Source material:
******

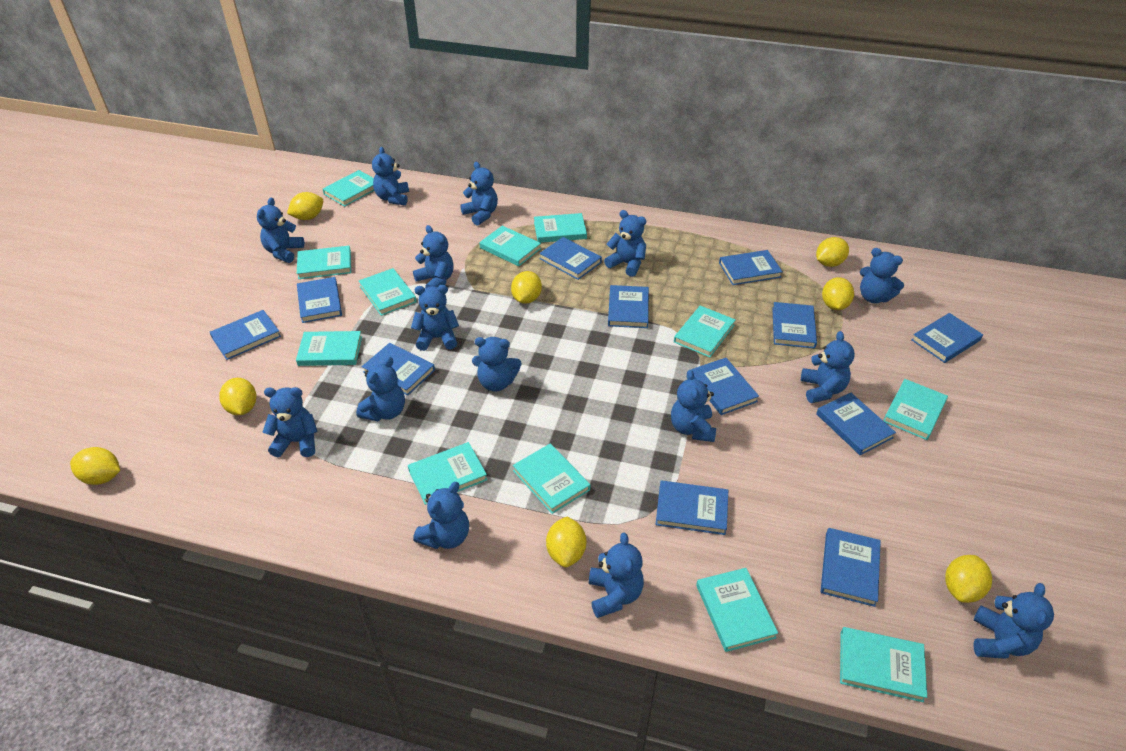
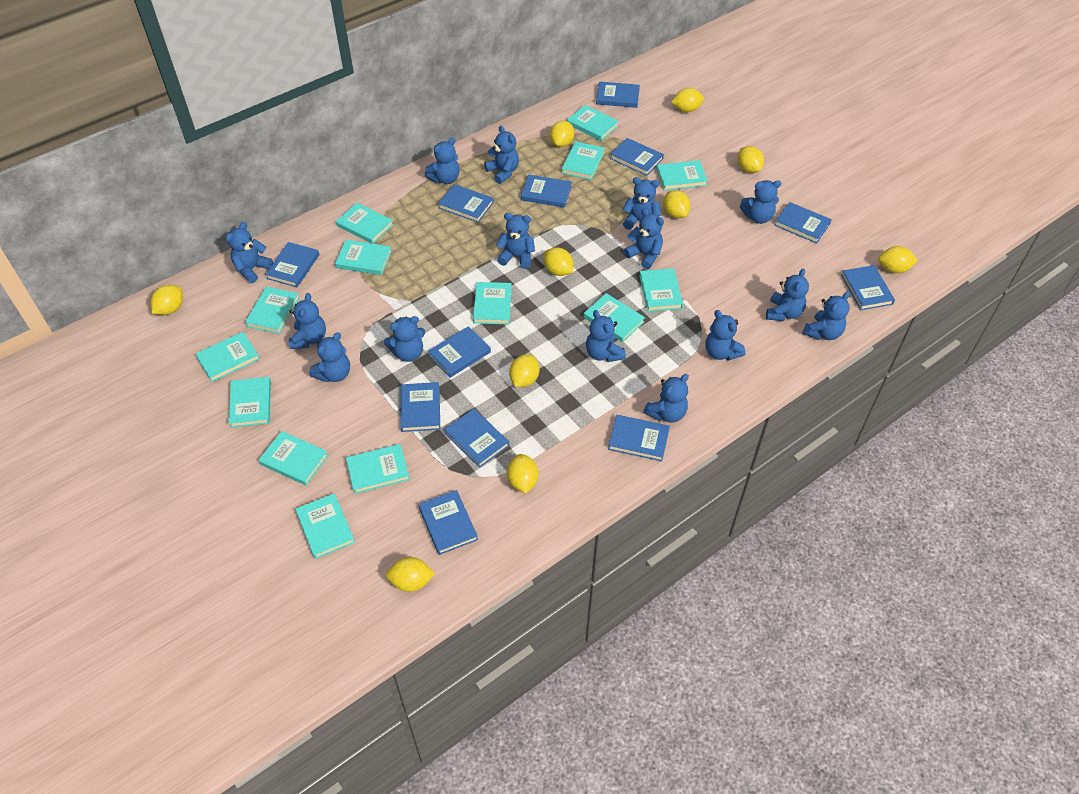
turquoise book: 12 -> 14
yellow lemon: 8 -> 10

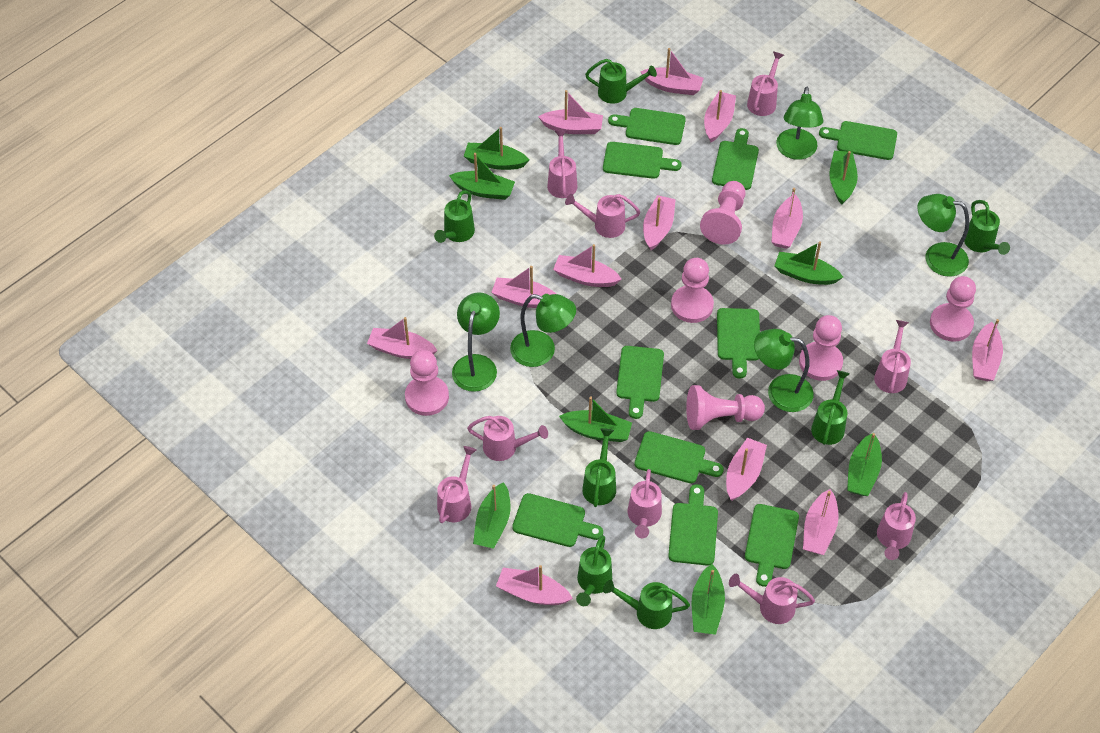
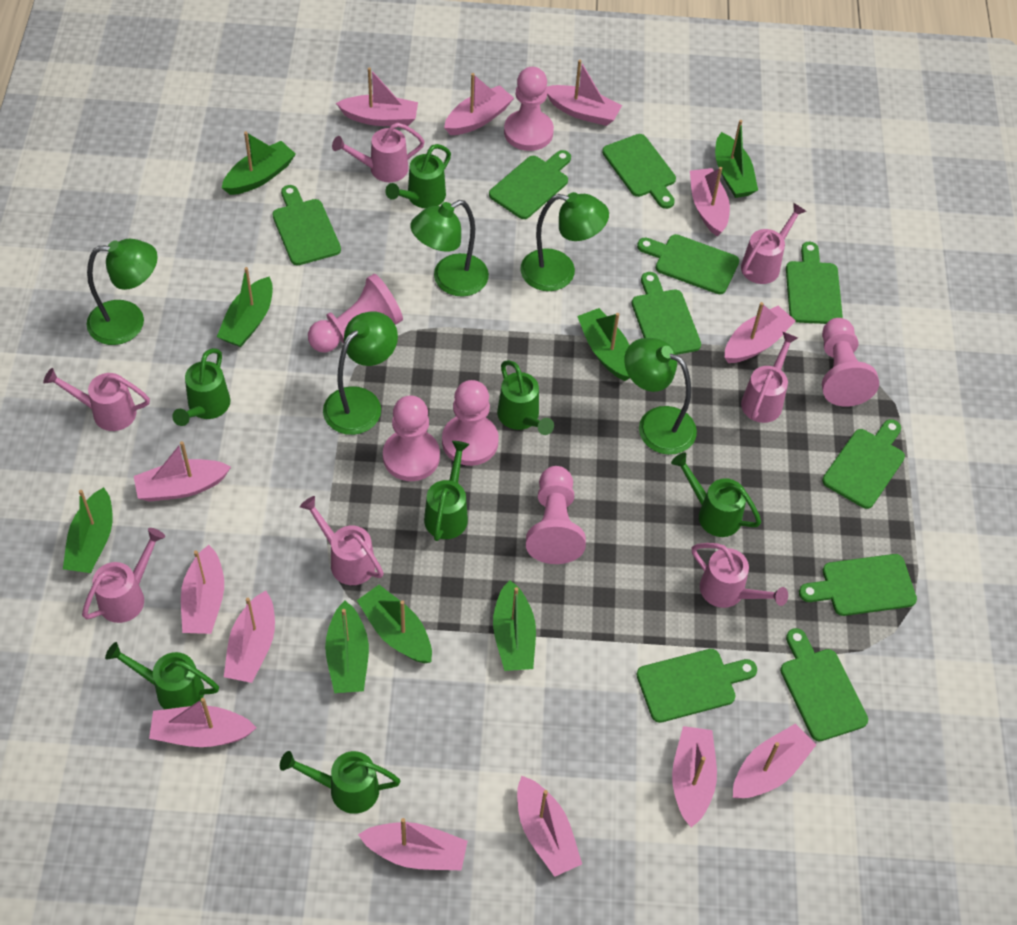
pink boat: 12 -> 13
pink watering can: 9 -> 7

******

What you should do: Without copying any picture, repeat the full listing above word for word.

Result of the task:
turquoise book: 12 -> 14
yellow lemon: 8 -> 10

pink boat: 12 -> 13
pink watering can: 9 -> 7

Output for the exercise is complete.